TASK OBJECTIVE:
What follows is a listing; repeat exactly, and only, its lines from the one holding "R6: 33k (DGND, NET10) -> 51k (DGND, NET10)" through the last, leaving any pictures out.

____

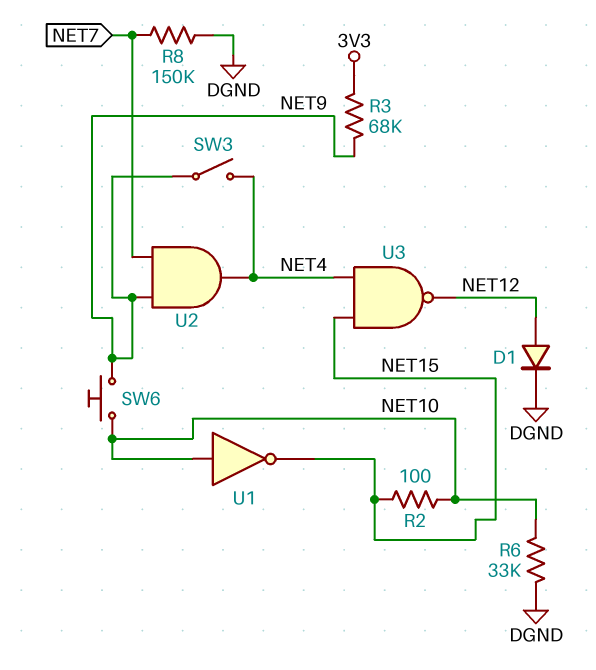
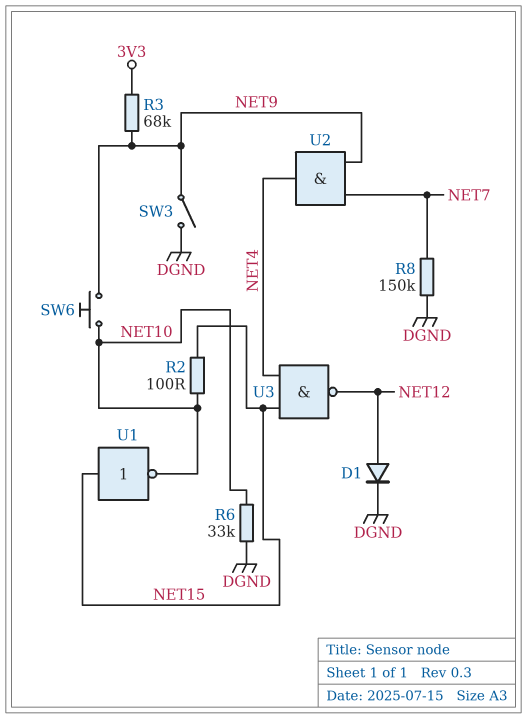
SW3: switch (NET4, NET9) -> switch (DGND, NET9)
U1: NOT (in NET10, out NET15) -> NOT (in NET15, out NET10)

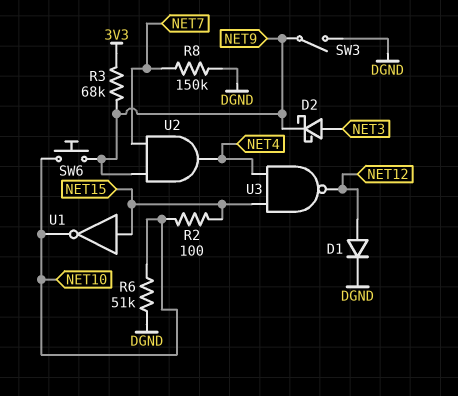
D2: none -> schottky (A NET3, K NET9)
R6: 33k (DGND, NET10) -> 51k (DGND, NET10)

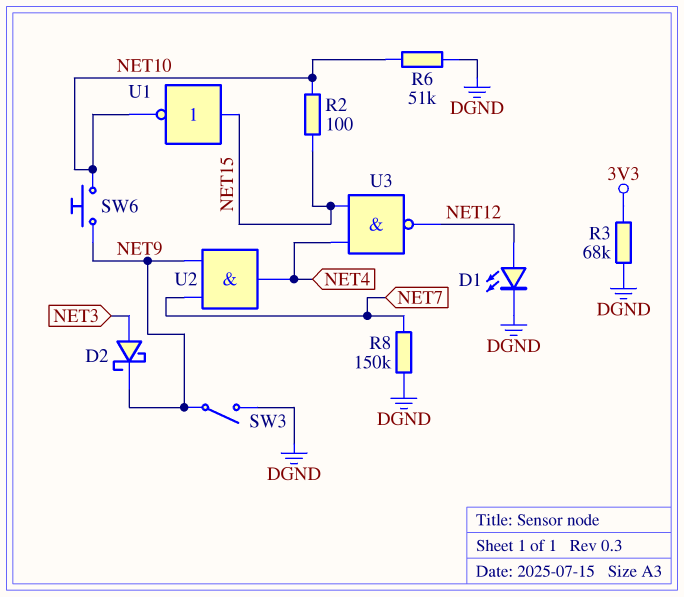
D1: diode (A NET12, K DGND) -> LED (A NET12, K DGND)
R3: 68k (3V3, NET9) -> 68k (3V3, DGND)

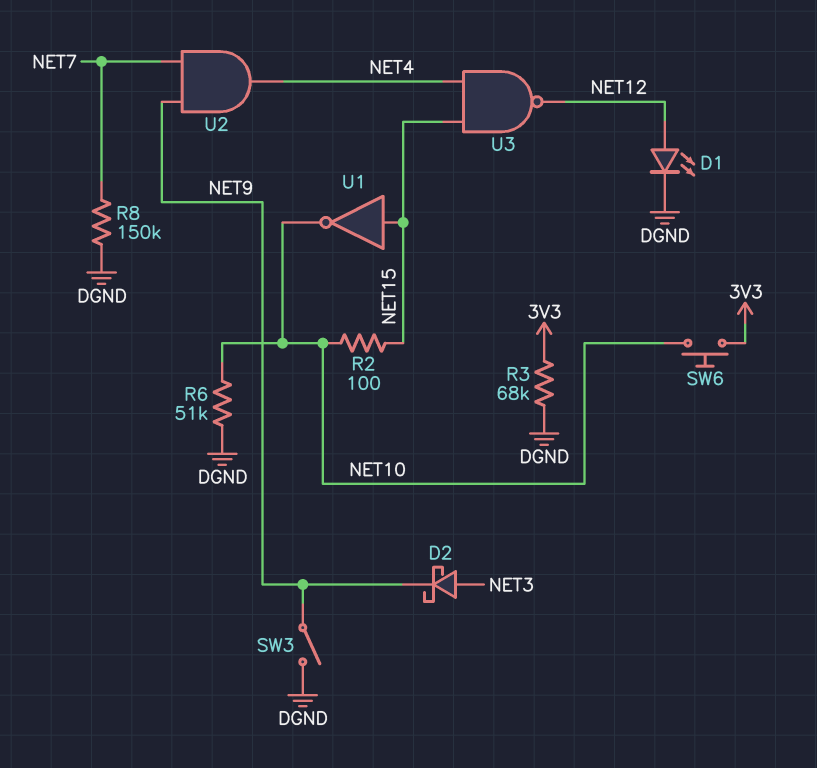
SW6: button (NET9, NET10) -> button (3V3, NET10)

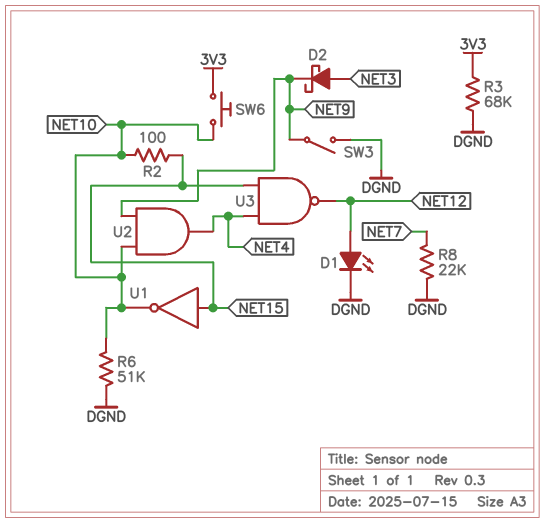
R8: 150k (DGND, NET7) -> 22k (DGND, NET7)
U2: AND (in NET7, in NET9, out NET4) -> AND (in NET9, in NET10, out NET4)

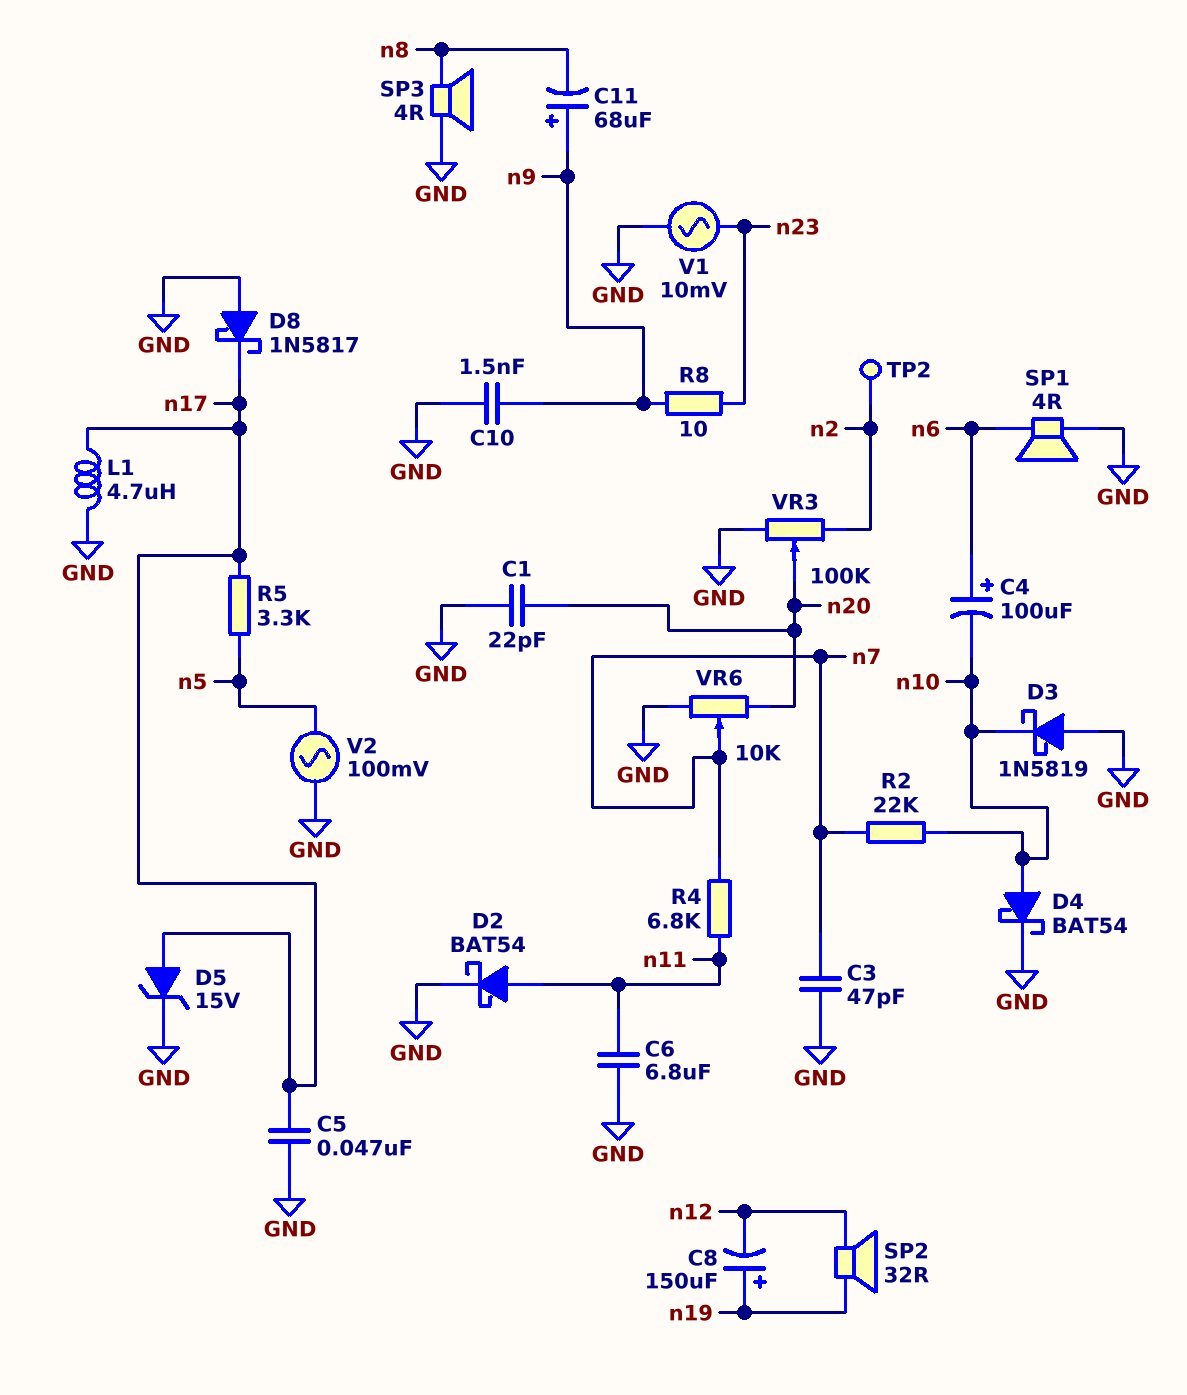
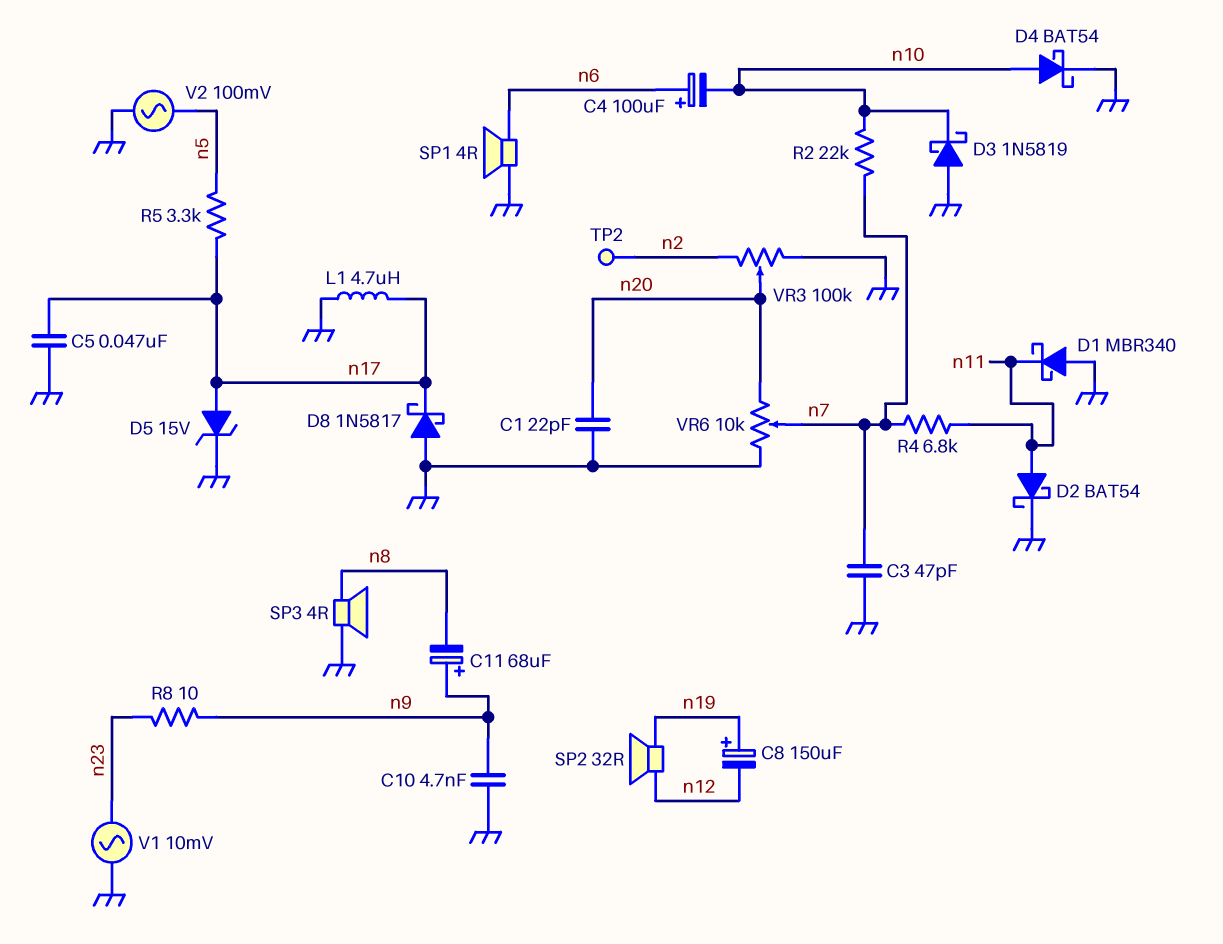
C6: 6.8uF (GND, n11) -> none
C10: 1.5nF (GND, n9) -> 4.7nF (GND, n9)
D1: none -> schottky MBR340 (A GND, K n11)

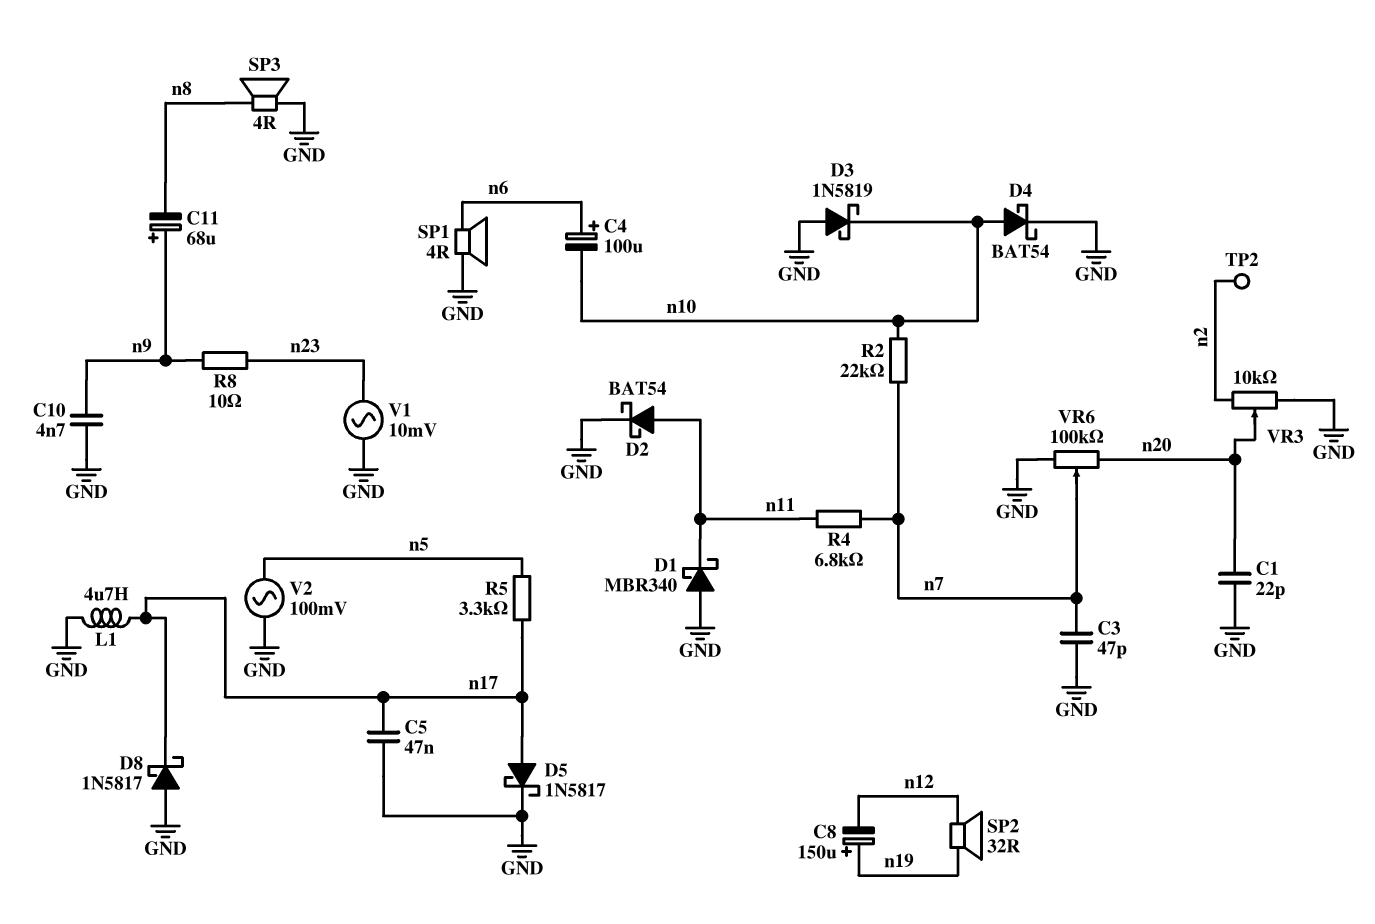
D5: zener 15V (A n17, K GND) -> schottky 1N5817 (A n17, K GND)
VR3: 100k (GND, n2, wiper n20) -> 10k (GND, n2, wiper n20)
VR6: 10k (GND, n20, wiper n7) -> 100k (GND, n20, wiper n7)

____

FINAL ANSWER:
R6: 33k (DGND, NET10) -> 51k (DGND, NET10)

D1: diode (A NET12, K DGND) -> LED (A NET12, K DGND)
R3: 68k (3V3, NET9) -> 68k (3V3, DGND)

SW6: button (NET9, NET10) -> button (3V3, NET10)

R8: 150k (DGND, NET7) -> 22k (DGND, NET7)
U2: AND (in NET7, in NET9, out NET4) -> AND (in NET9, in NET10, out NET4)

C6: 6.8uF (GND, n11) -> none
C10: 1.5nF (GND, n9) -> 4.7nF (GND, n9)
D1: none -> schottky MBR340 (A GND, K n11)

D5: zener 15V (A n17, K GND) -> schottky 1N5817 (A n17, K GND)
VR3: 100k (GND, n2, wiper n20) -> 10k (GND, n2, wiper n20)
VR6: 10k (GND, n20, wiper n7) -> 100k (GND, n20, wiper n7)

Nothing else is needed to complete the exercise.